-- Opening Marker --

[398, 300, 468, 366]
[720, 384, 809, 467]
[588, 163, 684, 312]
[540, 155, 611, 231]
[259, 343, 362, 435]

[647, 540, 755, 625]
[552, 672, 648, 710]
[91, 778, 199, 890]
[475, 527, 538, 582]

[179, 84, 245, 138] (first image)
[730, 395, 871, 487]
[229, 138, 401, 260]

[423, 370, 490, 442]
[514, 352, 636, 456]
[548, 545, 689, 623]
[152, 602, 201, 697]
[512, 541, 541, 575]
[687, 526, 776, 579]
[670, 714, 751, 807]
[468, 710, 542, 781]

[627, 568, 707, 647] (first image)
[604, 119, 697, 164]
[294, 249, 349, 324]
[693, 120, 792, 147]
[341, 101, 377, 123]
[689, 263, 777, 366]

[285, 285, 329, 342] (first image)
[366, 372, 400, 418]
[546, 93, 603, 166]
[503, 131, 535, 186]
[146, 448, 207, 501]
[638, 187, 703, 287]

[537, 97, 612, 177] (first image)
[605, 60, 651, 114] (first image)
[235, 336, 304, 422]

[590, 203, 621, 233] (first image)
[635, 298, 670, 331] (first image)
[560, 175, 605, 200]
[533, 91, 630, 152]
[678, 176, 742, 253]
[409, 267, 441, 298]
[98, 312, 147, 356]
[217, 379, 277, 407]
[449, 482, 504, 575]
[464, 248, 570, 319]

-- Closing Marker --

> _WORK TO COMPLETE_
Nothing should be left out: repeat all of the data exactly.

> _RESPONSE BOX_
[398, 300, 468, 366]
[720, 384, 809, 467]
[588, 163, 684, 312]
[540, 155, 611, 231]
[259, 343, 362, 435]

[647, 540, 755, 625]
[552, 672, 648, 710]
[91, 778, 199, 890]
[475, 527, 538, 582]

[179, 84, 245, 138] (first image)
[730, 395, 871, 487]
[229, 138, 401, 260]

[423, 370, 490, 442]
[514, 352, 636, 456]
[548, 545, 689, 623]
[152, 602, 201, 697]
[512, 541, 541, 575]
[687, 526, 776, 579]
[670, 714, 751, 807]
[468, 710, 542, 781]

[627, 568, 707, 647] (first image)
[604, 119, 697, 164]
[294, 249, 349, 324]
[693, 120, 792, 147]
[341, 101, 377, 123]
[689, 263, 777, 366]

[285, 285, 329, 342] (first image)
[366, 372, 400, 418]
[546, 93, 603, 166]
[503, 131, 535, 186]
[146, 448, 207, 501]
[638, 187, 703, 287]

[537, 97, 612, 177] (first image)
[605, 60, 651, 114] (first image)
[235, 336, 304, 422]

[590, 203, 621, 233] (first image)
[635, 298, 670, 331] (first image)
[560, 175, 605, 200]
[533, 91, 630, 152]
[678, 176, 742, 253]
[409, 267, 441, 298]
[98, 312, 147, 356]
[217, 379, 277, 407]
[449, 482, 504, 575]
[464, 248, 570, 319]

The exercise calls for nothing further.